Copy out verbatim every line from the one containing "Freetown: 2:56 -> 2:51" through the end of the entries below, both ends included. Leave the pictures out of your answer.

-- start Data provided --

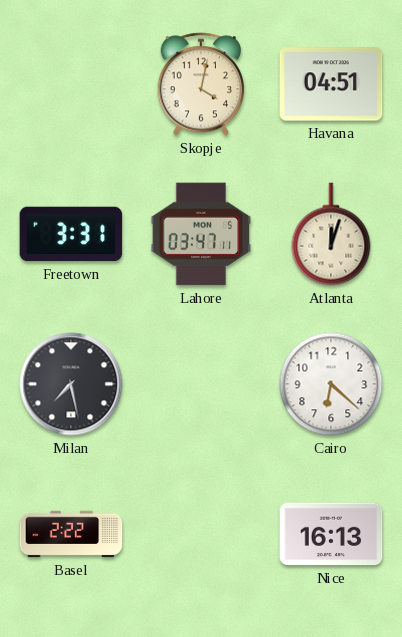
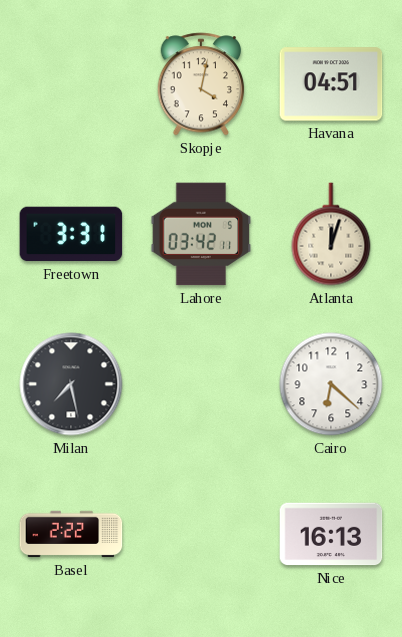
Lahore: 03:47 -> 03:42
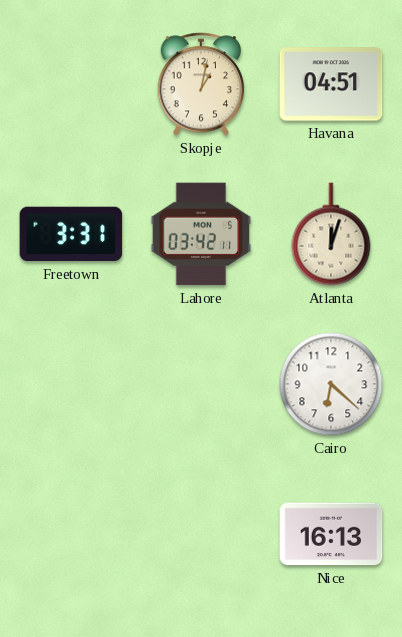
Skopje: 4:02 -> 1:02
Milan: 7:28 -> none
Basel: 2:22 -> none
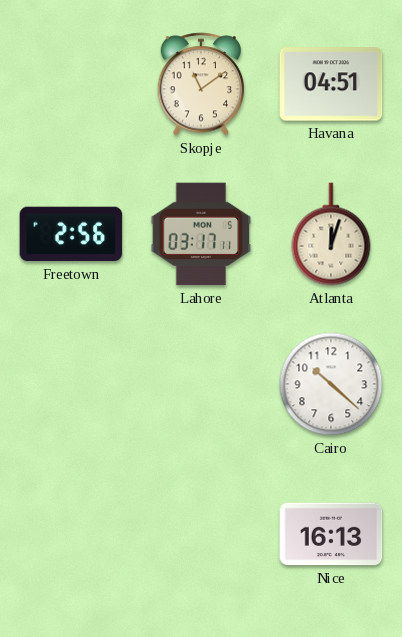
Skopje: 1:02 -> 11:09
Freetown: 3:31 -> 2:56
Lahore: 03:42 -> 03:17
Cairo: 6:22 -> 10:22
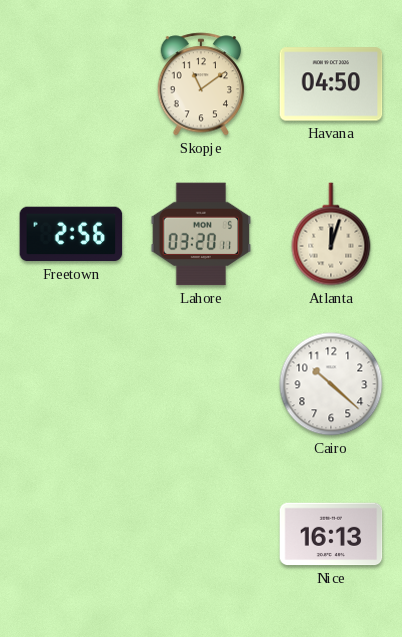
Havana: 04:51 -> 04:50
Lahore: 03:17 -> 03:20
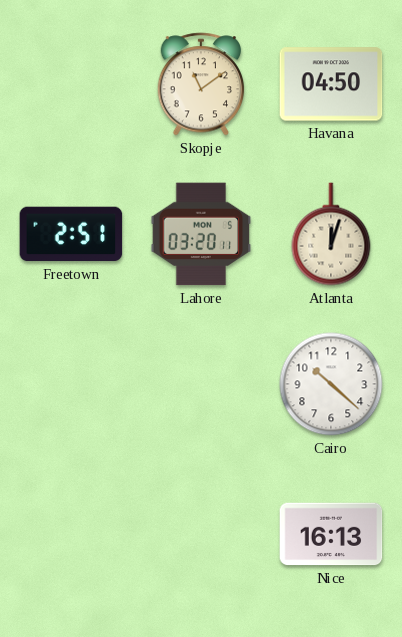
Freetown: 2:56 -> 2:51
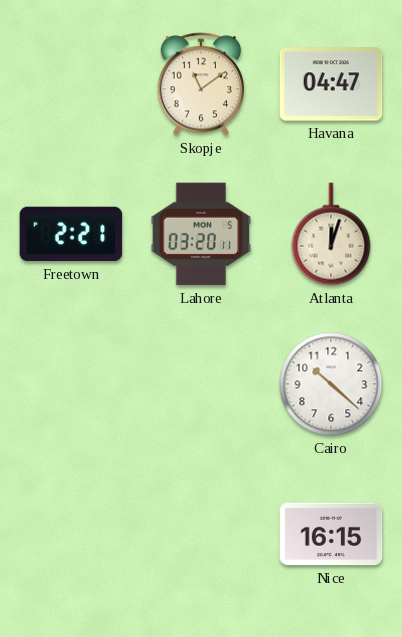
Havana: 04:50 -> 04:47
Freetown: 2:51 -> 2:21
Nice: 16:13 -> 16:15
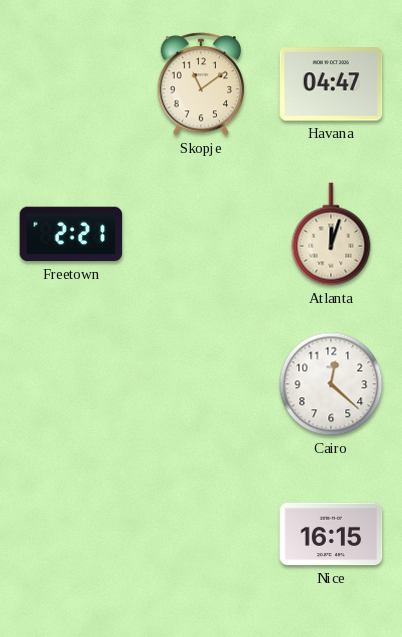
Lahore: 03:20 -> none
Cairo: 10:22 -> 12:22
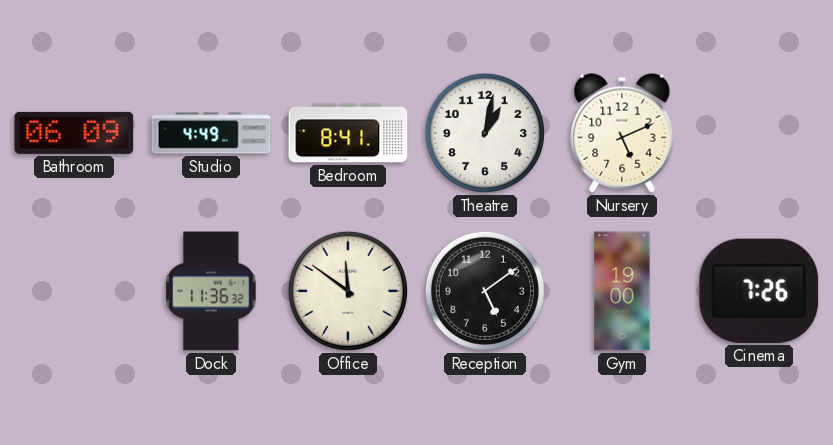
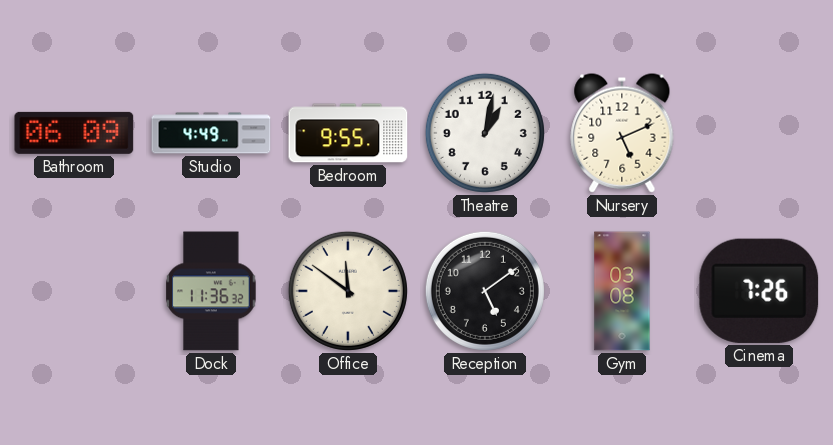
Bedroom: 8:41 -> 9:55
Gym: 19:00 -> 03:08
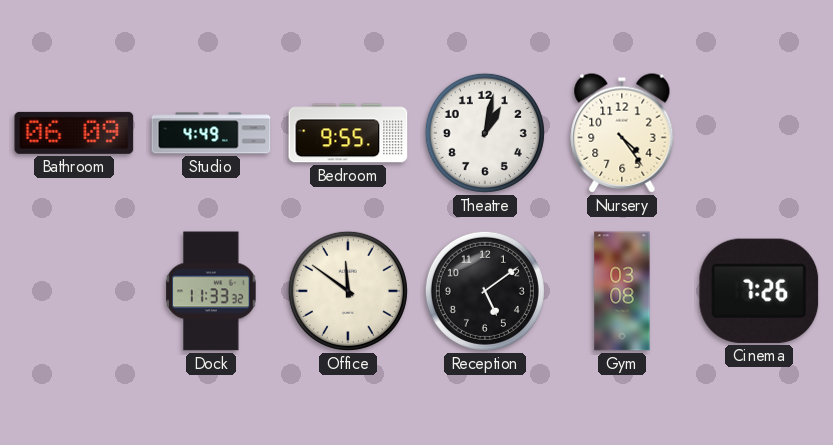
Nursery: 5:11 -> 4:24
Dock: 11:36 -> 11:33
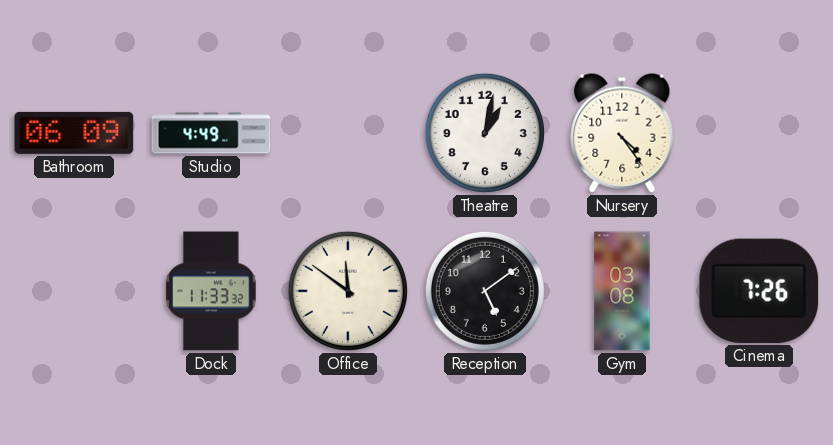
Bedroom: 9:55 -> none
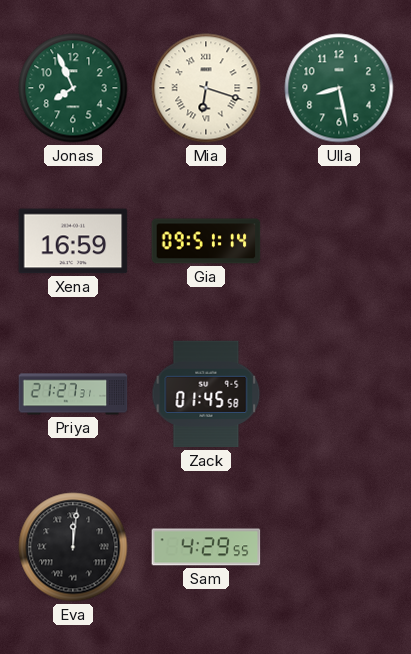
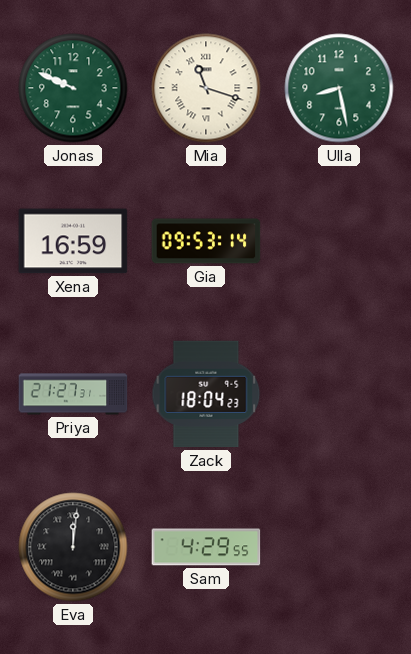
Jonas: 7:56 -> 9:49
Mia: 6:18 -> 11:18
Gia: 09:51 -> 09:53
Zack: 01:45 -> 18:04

-- end Data provided --

Answer to this problem
Freetown: 2:56 -> 2:51
Havana: 04:50 -> 04:47
Freetown: 2:51 -> 2:21
Nice: 16:13 -> 16:15
Lahore: 03:20 -> none
Cairo: 10:22 -> 12:22
Bedroom: 8:41 -> 9:55
Gym: 19:00 -> 03:08
Nursery: 5:11 -> 4:24
Dock: 11:36 -> 11:33
Bedroom: 9:55 -> none
Jonas: 7:56 -> 9:49
Mia: 6:18 -> 11:18
Gia: 09:51 -> 09:53
Zack: 01:45 -> 18:04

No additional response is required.